Restate the records below word for word, and omit the images they hold.

*** Data to examine Section Begins ***

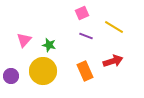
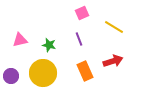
purple line: moved 7 px left, 3 px down; rotated 48 degrees clockwise
pink triangle: moved 4 px left; rotated 35 degrees clockwise
yellow circle: moved 2 px down
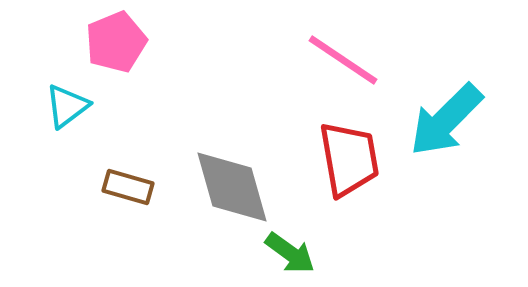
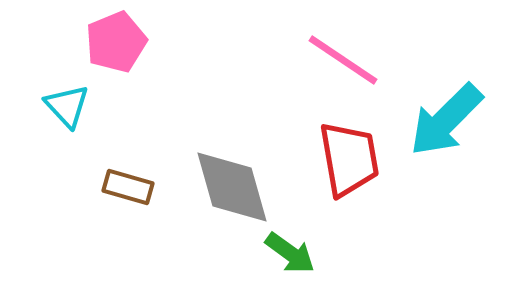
cyan triangle: rotated 36 degrees counterclockwise
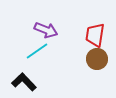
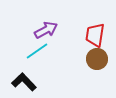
purple arrow: rotated 50 degrees counterclockwise
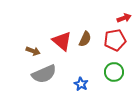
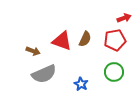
red triangle: rotated 20 degrees counterclockwise
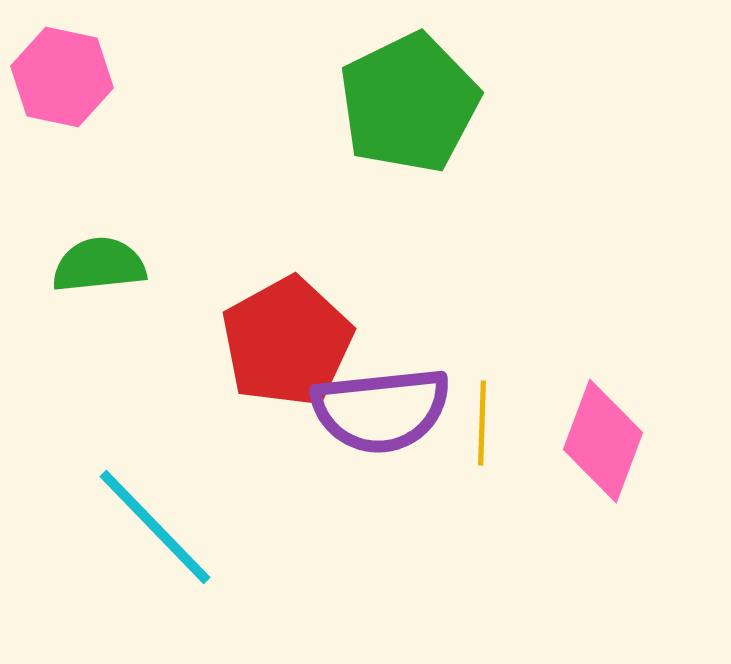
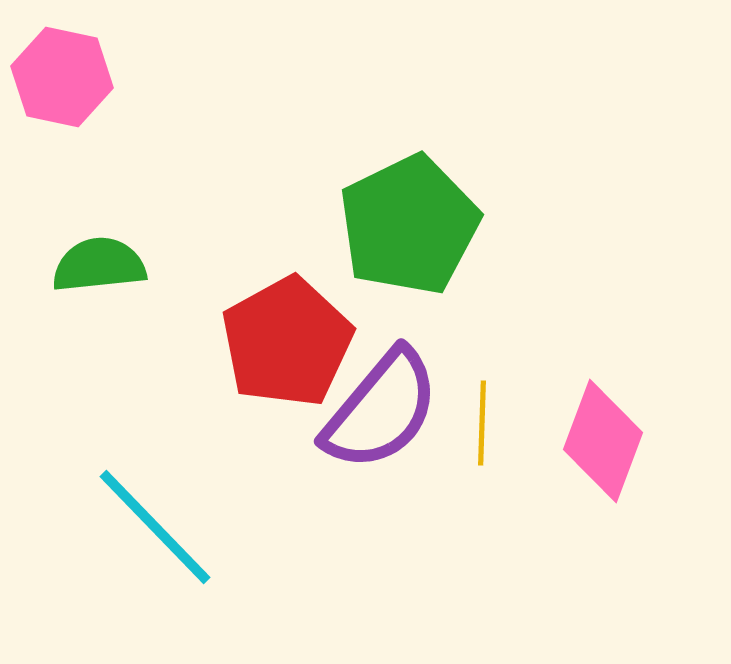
green pentagon: moved 122 px down
purple semicircle: rotated 44 degrees counterclockwise
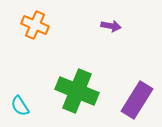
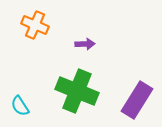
purple arrow: moved 26 px left, 18 px down; rotated 12 degrees counterclockwise
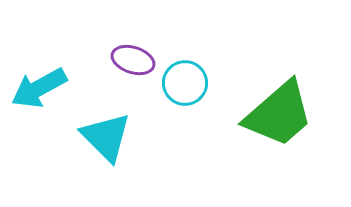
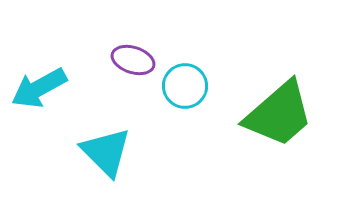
cyan circle: moved 3 px down
cyan triangle: moved 15 px down
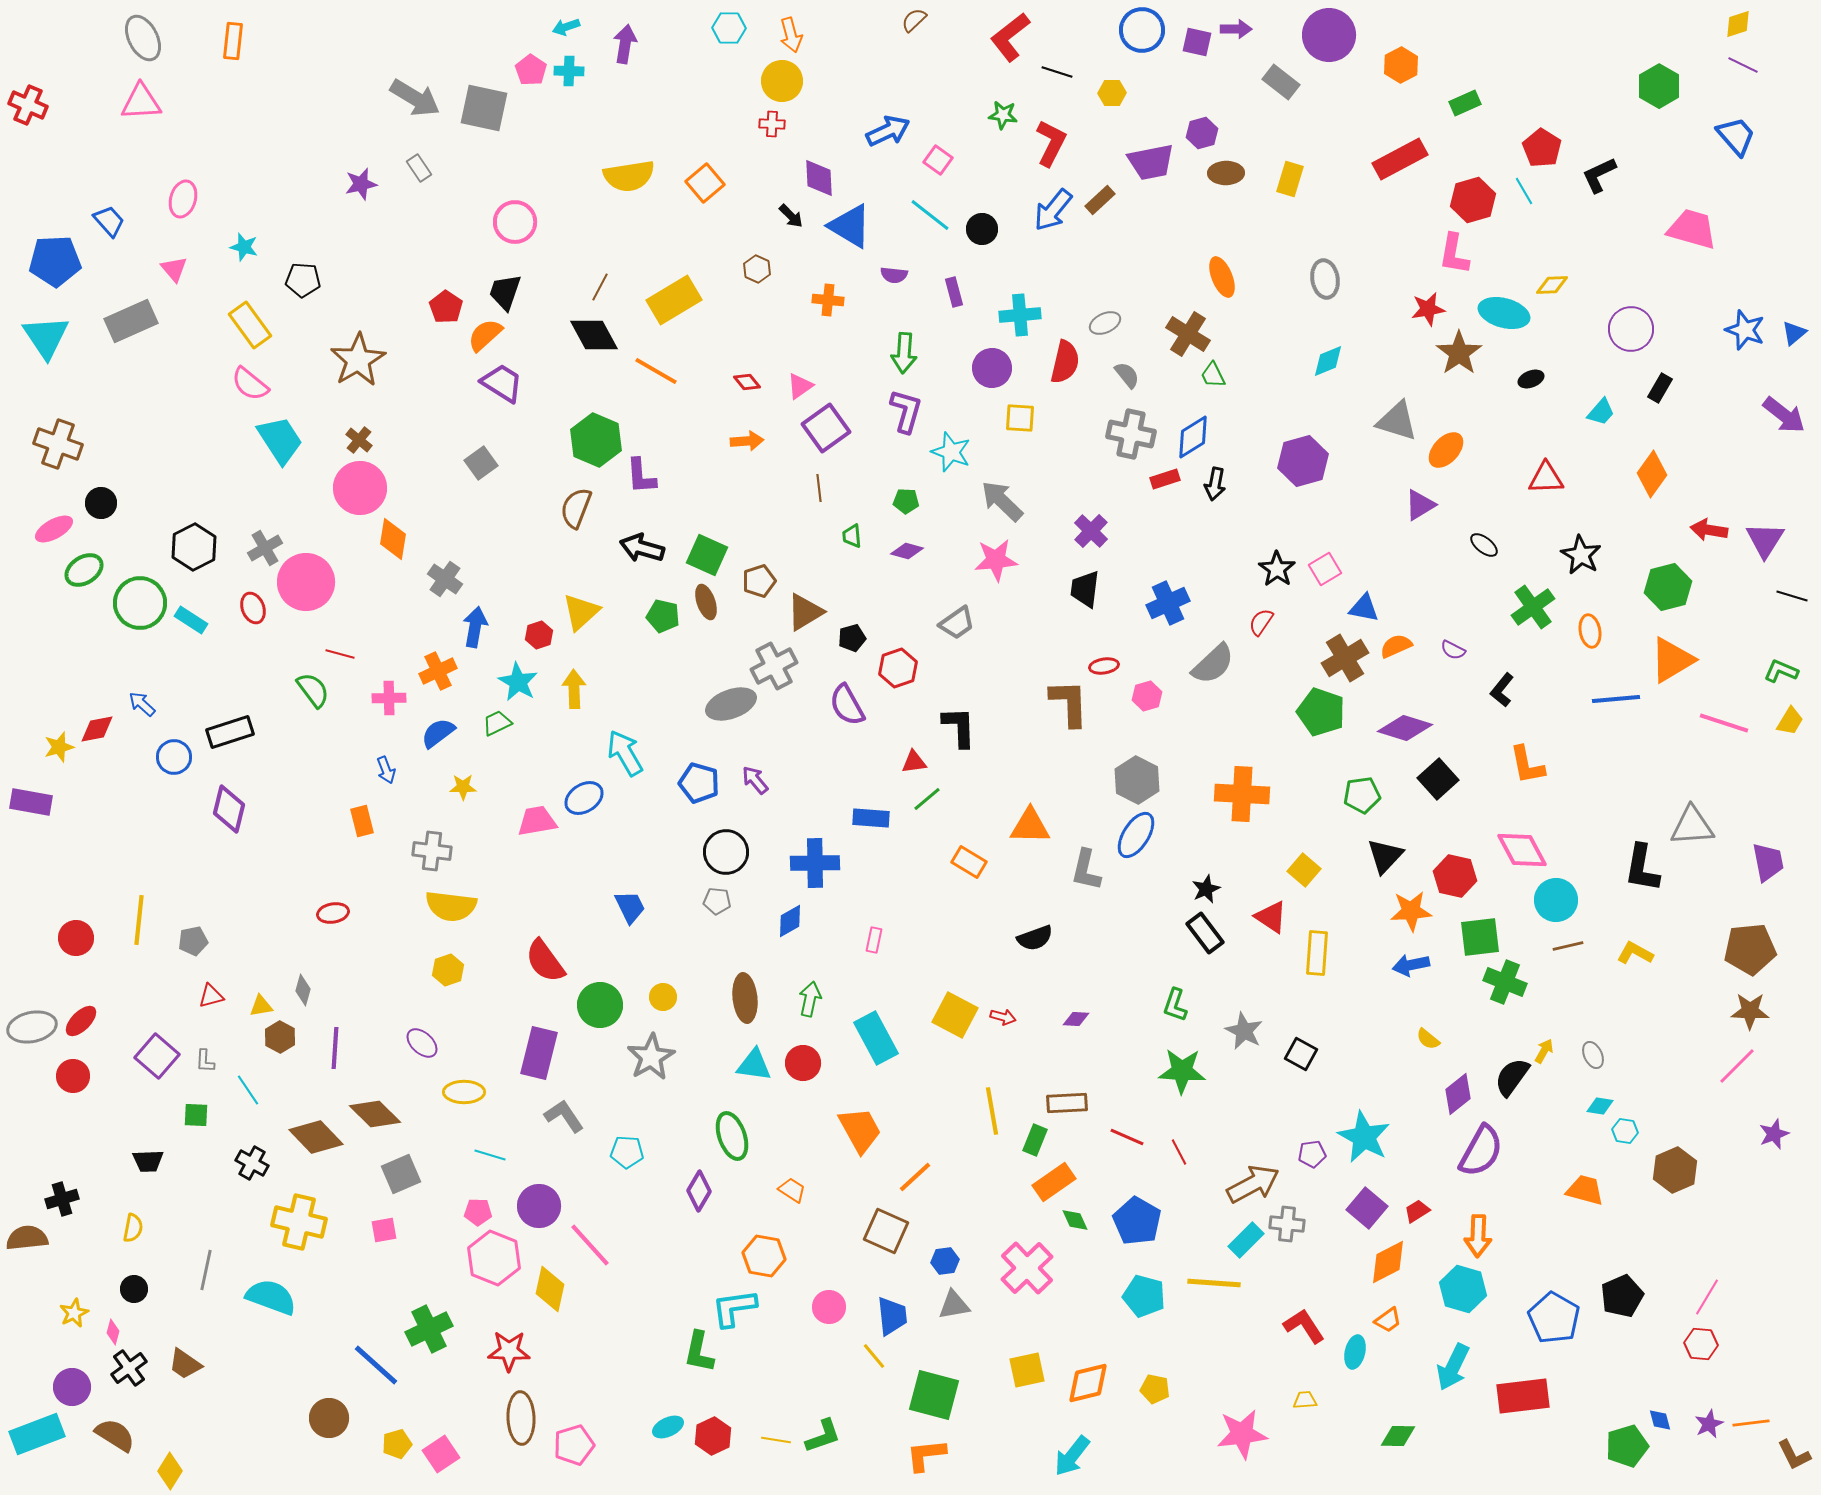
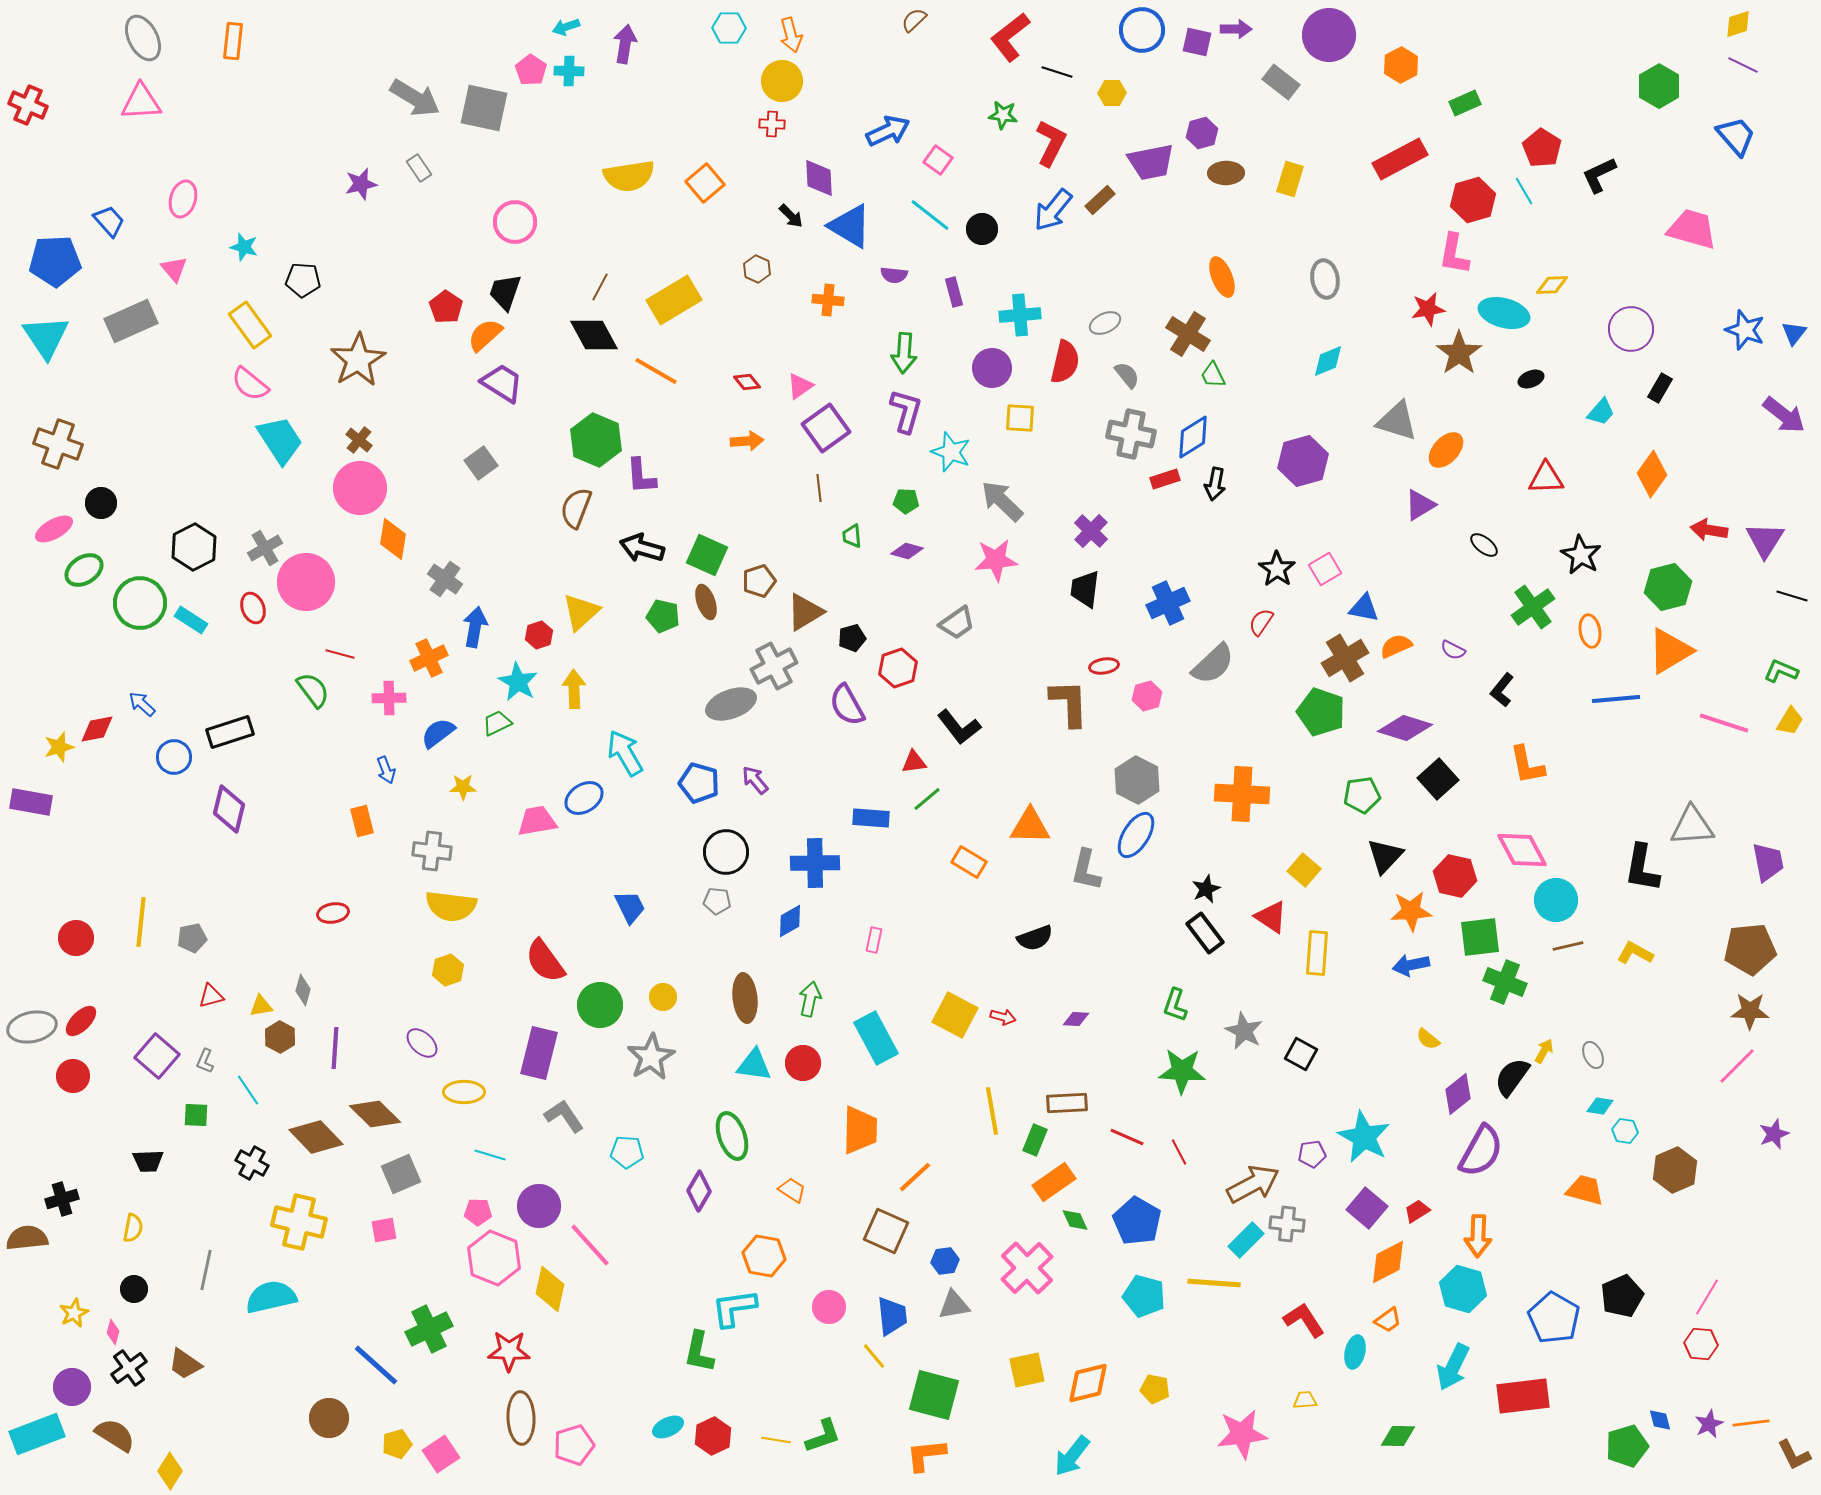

*** Data to examine Section Ends ***

◆ **Answer below**
purple line: moved 7 px left, 3 px down; rotated 48 degrees clockwise
pink triangle: moved 4 px left; rotated 35 degrees clockwise
yellow circle: moved 2 px down
cyan triangle: rotated 36 degrees counterclockwise
purple arrow: rotated 50 degrees counterclockwise
red triangle: rotated 20 degrees counterclockwise
green pentagon: moved 122 px down
purple semicircle: rotated 44 degrees counterclockwise
purple arrow: moved 26 px left, 18 px down; rotated 12 degrees counterclockwise
cyan circle: moved 3 px down
cyan triangle: moved 15 px down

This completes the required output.